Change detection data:
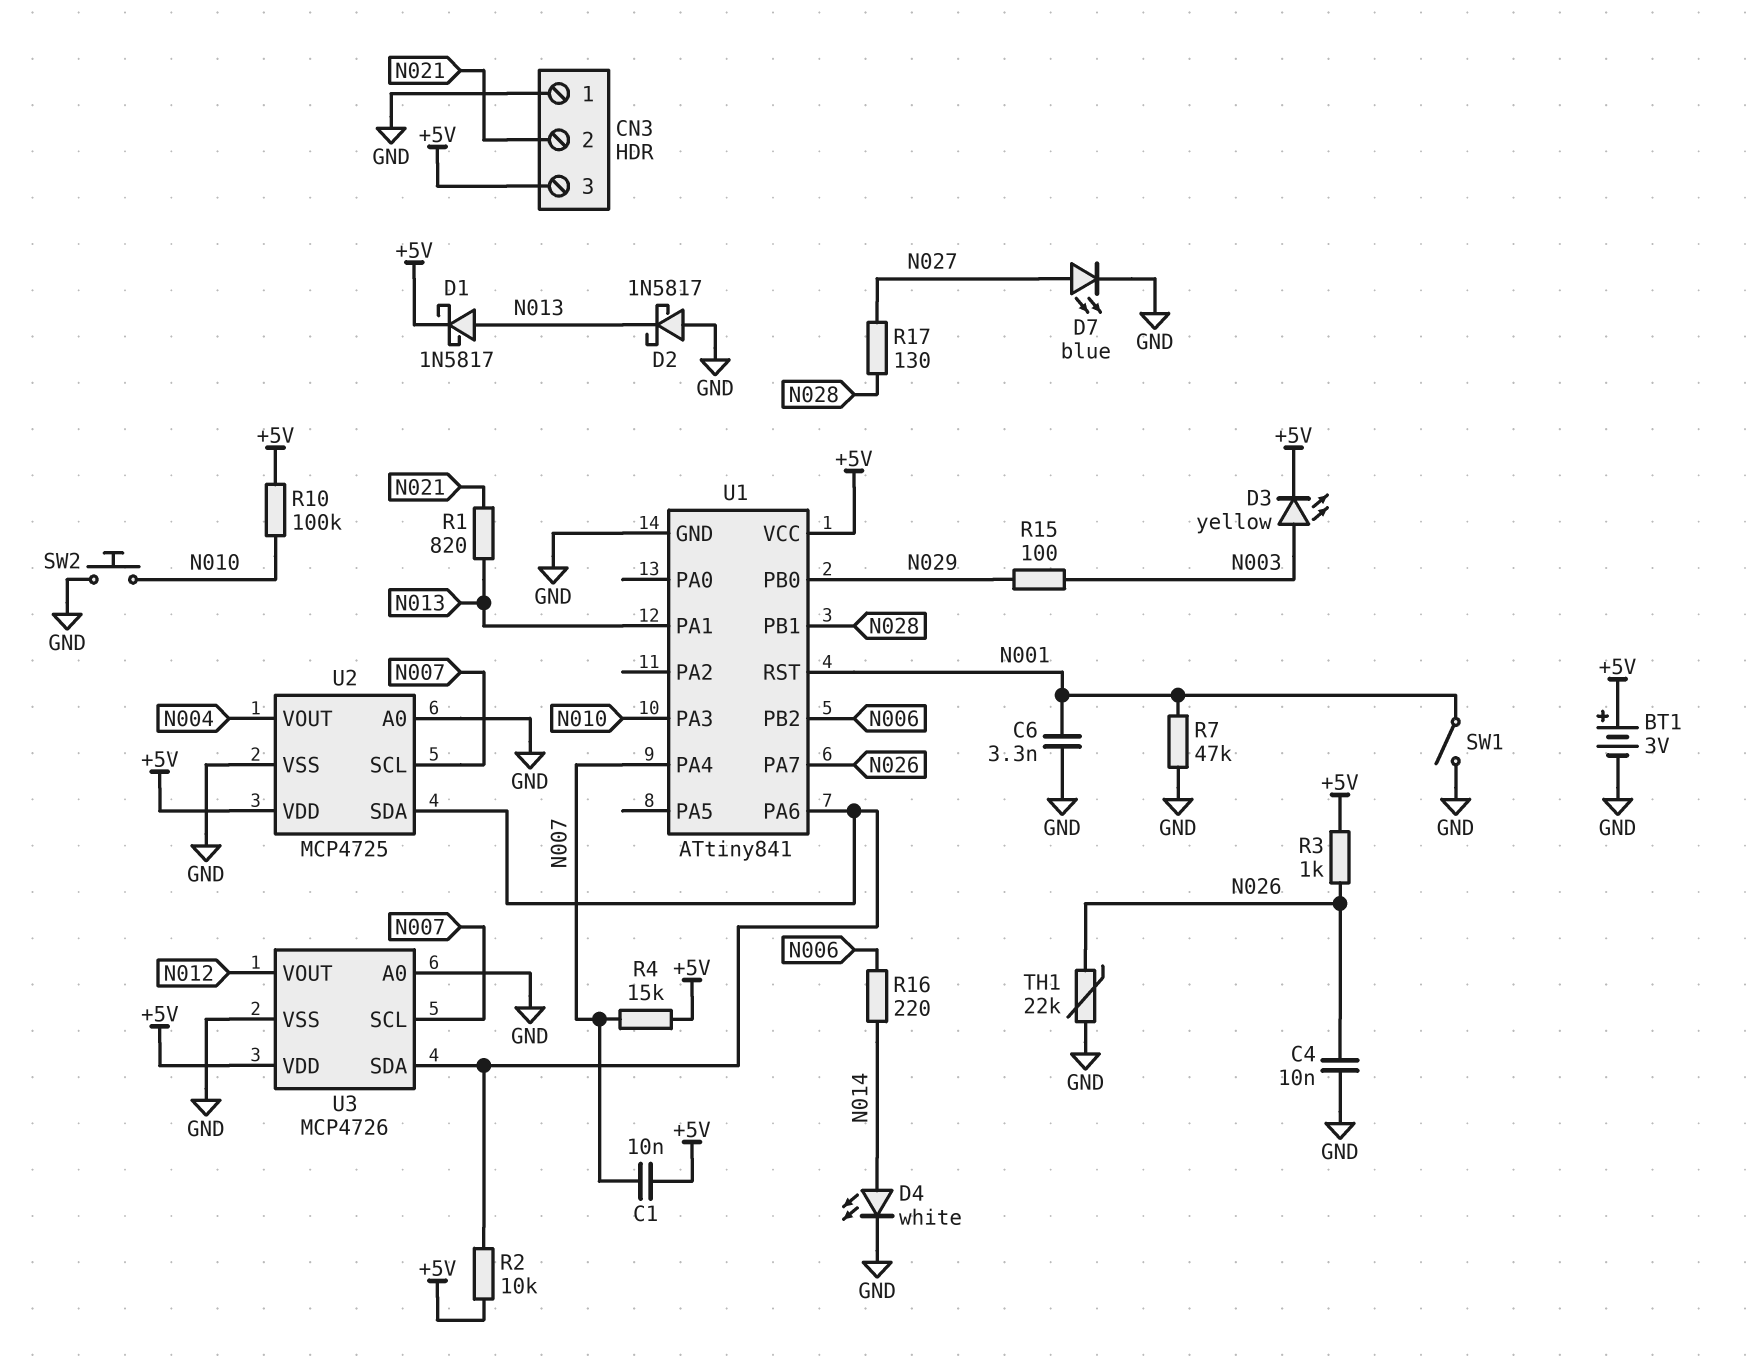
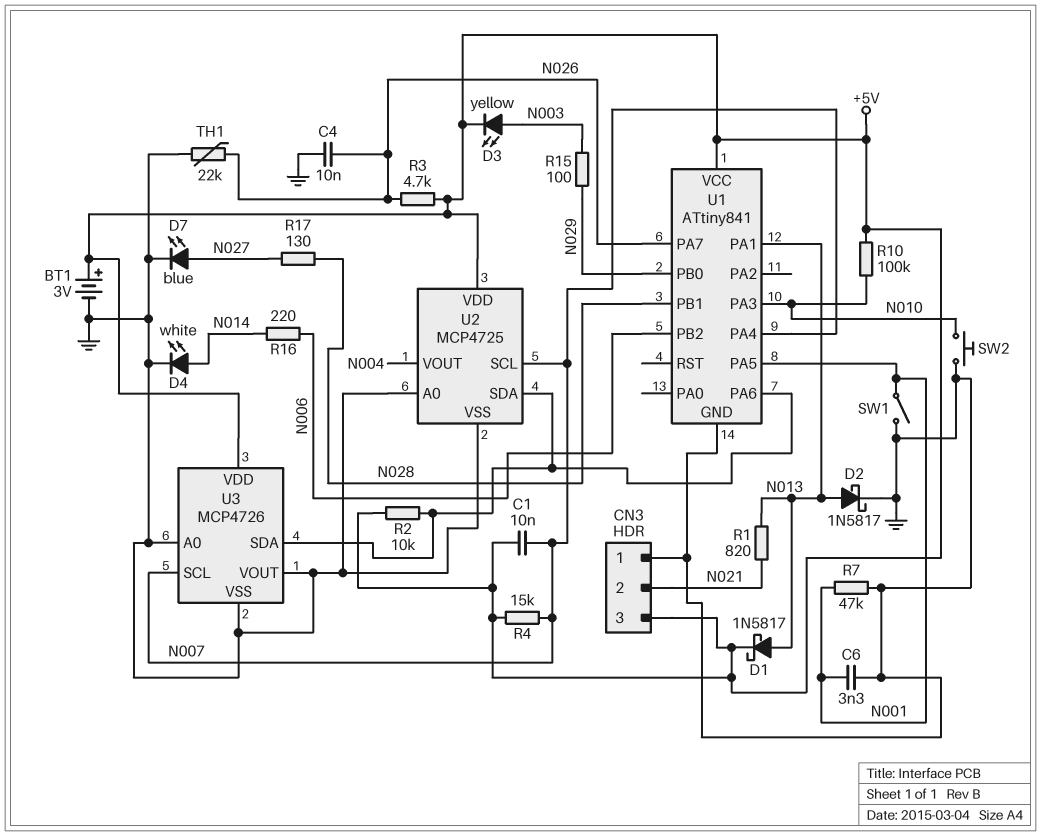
D2: schottky 1N5817 (A GND, K N013) -> schottky 1N5817 (A N013, K GND)
R3: 1k (+5V, N026) -> 4.7k (+5V, N026)
U1 pin PA5: none -> N001
U1 pin RST: N001 -> none
U3 pin VOUT: N012 -> GND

Exercise: Only a number should be given: the count of lines above that contain the word "none".

Response box: 2